→ ENTRIES SHOWN:
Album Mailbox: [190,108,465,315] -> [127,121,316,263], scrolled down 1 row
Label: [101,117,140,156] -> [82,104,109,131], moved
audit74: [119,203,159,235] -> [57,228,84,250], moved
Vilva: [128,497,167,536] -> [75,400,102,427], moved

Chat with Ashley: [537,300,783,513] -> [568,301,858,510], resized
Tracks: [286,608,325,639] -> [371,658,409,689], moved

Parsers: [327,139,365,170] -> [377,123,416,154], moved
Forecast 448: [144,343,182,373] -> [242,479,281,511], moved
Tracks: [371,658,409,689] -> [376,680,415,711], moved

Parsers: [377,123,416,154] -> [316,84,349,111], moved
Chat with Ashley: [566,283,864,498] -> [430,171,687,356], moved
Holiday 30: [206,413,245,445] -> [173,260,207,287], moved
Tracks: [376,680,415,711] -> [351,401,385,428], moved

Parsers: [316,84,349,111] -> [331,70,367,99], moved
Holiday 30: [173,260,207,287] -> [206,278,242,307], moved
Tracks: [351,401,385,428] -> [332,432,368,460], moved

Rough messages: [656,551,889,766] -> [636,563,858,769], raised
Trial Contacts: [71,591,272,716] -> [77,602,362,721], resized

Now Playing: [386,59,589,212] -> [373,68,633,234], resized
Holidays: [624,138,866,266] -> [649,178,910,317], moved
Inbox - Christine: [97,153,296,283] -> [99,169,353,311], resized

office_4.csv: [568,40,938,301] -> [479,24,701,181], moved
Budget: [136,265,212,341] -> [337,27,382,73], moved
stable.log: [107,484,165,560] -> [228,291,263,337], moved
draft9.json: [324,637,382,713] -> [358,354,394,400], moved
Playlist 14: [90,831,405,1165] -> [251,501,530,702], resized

→ REQUIREMENT:
Whichever lines of the material hold the word "resized", find and copy them.

→ OUTPUT:
Chat with Ashley: [537,300,783,513] -> [568,301,858,510], resized
Trial Contacts: [71,591,272,716] -> [77,602,362,721], resized
Now Playing: [386,59,589,212] -> [373,68,633,234], resized
Inbox - Christine: [97,153,296,283] -> [99,169,353,311], resized
Playlist 14: [90,831,405,1165] -> [251,501,530,702], resized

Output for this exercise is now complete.